PROBLEM TO WORK ON :: Each line of the records below needs repeating exactly. Skip the pictures.

ENTRIES SUPPLIED ::
══════════════════════════════

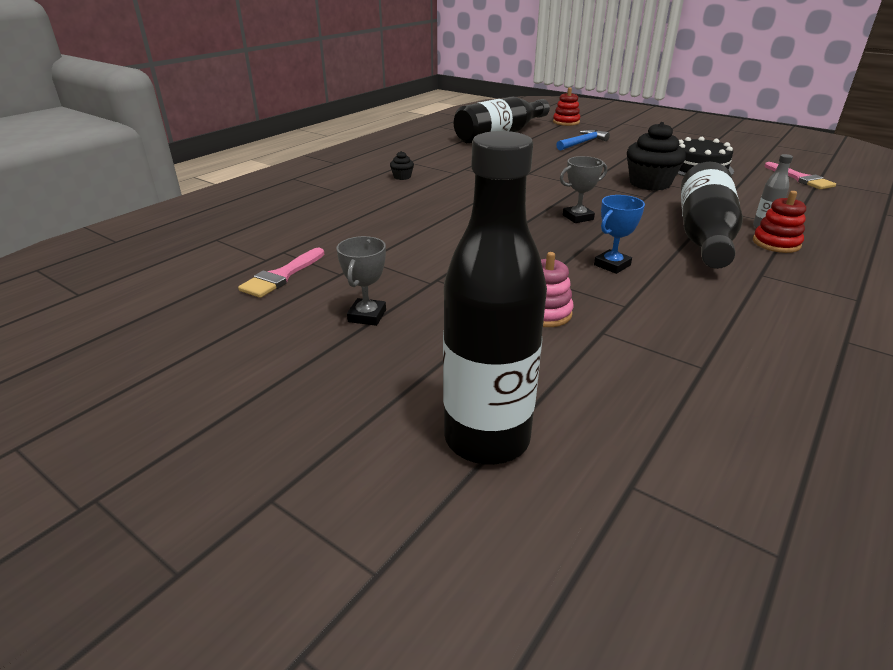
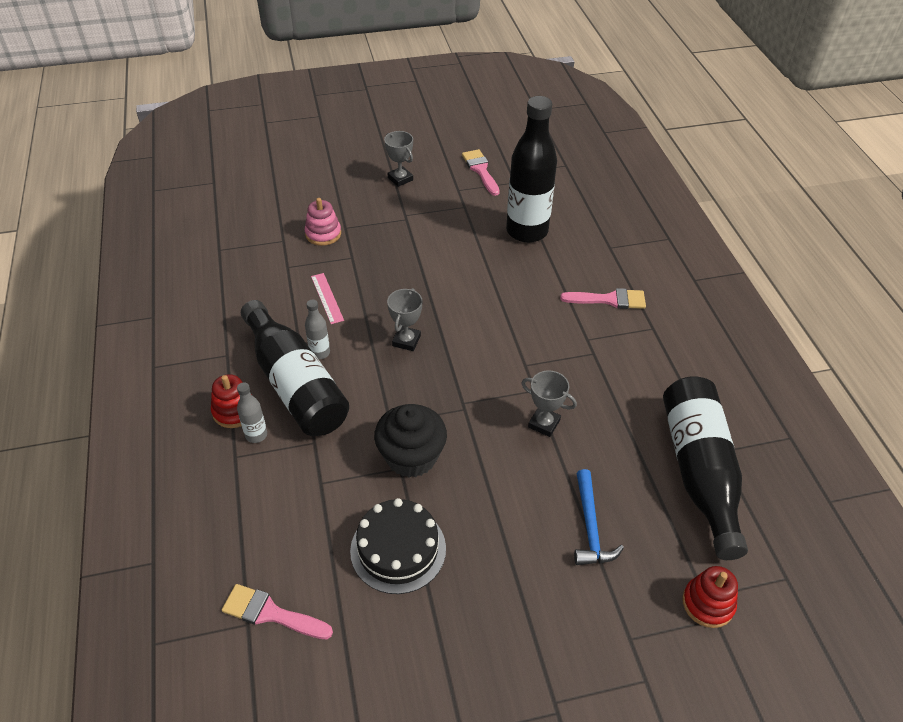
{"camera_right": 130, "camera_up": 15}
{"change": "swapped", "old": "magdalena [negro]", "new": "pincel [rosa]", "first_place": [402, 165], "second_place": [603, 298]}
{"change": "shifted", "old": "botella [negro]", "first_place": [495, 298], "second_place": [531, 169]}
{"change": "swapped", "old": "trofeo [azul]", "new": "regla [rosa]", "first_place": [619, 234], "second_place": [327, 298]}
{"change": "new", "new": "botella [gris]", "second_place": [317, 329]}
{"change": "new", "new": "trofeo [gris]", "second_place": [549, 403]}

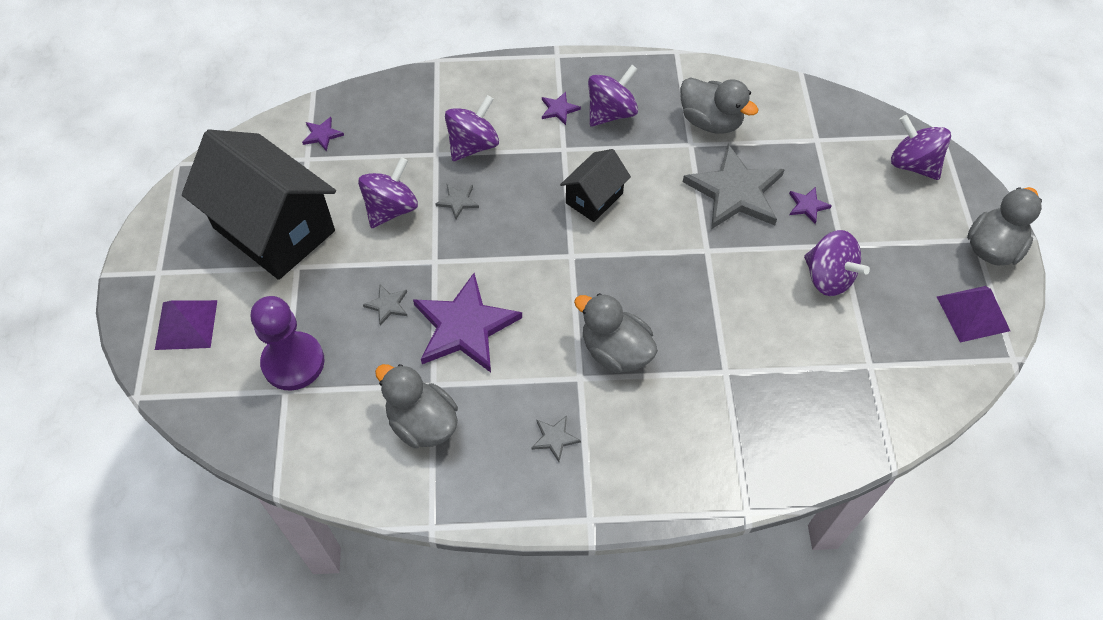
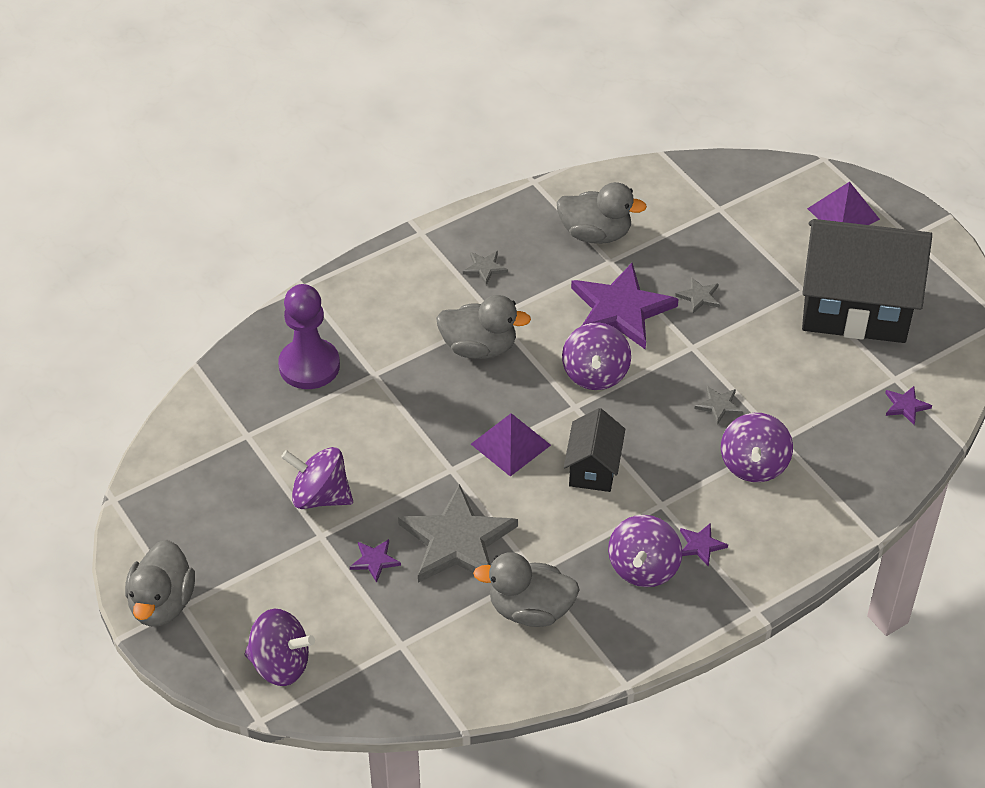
{"camera_right": 150, "camera_up": -10}
{"change": "shifted", "old": "peón [morado]", "first_place": [287, 343], "second_place": [309, 336]}
{"change": "shifted", "old": "peonza [morado]", "first_place": [388, 192], "second_place": [596, 356]}
{"change": "shifted", "old": "pirámide [morado]", "first_place": [973, 314], "second_place": [511, 444]}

══════════════════════════════

RESULT OF THIS TASK ::
{"camera_right": 130, "camera_up": 15}
{"change": "swapped", "old": "magdalena [negro]", "new": "pincel [rosa]", "first_place": [402, 165], "second_place": [603, 298]}
{"change": "shifted", "old": "botella [negro]", "first_place": [495, 298], "second_place": [531, 169]}
{"change": "swapped", "old": "trofeo [azul]", "new": "regla [rosa]", "first_place": [619, 234], "second_place": [327, 298]}
{"change": "new", "new": "botella [gris]", "second_place": [317, 329]}
{"change": "new", "new": "trofeo [gris]", "second_place": [549, 403]}

{"camera_right": 150, "camera_up": -10}
{"change": "shifted", "old": "peón [morado]", "first_place": [287, 343], "second_place": [309, 336]}
{"change": "shifted", "old": "peonza [morado]", "first_place": [388, 192], "second_place": [596, 356]}
{"change": "shifted", "old": "pirámide [morado]", "first_place": [973, 314], "second_place": [511, 444]}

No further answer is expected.